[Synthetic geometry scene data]
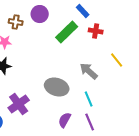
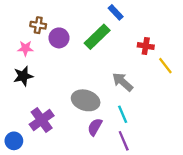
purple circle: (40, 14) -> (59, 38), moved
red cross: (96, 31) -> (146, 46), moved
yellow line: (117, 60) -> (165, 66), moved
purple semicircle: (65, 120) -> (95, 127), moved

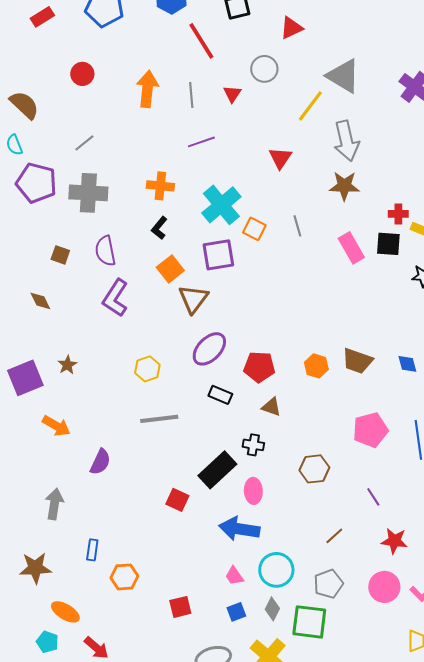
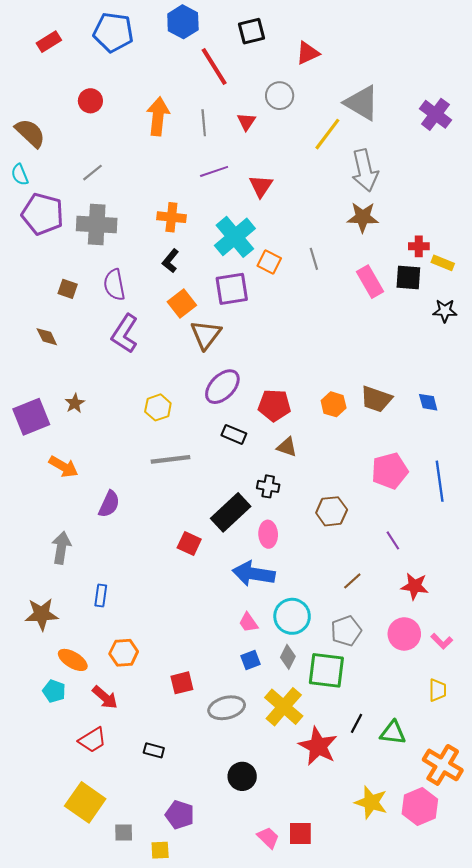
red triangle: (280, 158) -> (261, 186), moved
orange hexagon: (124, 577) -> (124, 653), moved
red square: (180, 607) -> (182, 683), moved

---

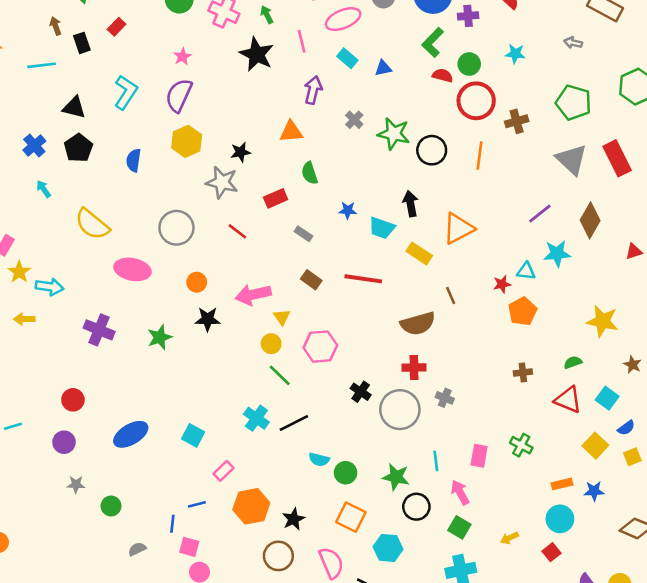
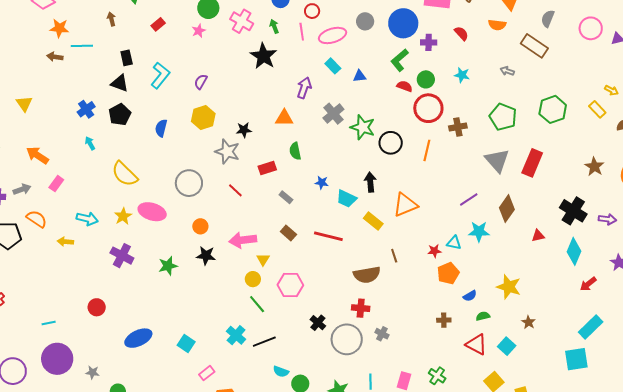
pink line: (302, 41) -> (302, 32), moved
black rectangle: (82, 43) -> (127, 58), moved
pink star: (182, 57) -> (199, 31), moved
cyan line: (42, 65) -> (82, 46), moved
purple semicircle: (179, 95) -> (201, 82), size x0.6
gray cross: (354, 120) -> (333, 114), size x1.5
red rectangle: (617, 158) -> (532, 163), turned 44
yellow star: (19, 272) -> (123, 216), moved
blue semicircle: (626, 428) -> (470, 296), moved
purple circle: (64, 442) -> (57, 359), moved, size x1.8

Assignment -
Using the records above, report how many lines include "yellow", with no words around the number.

Finished exercise -
2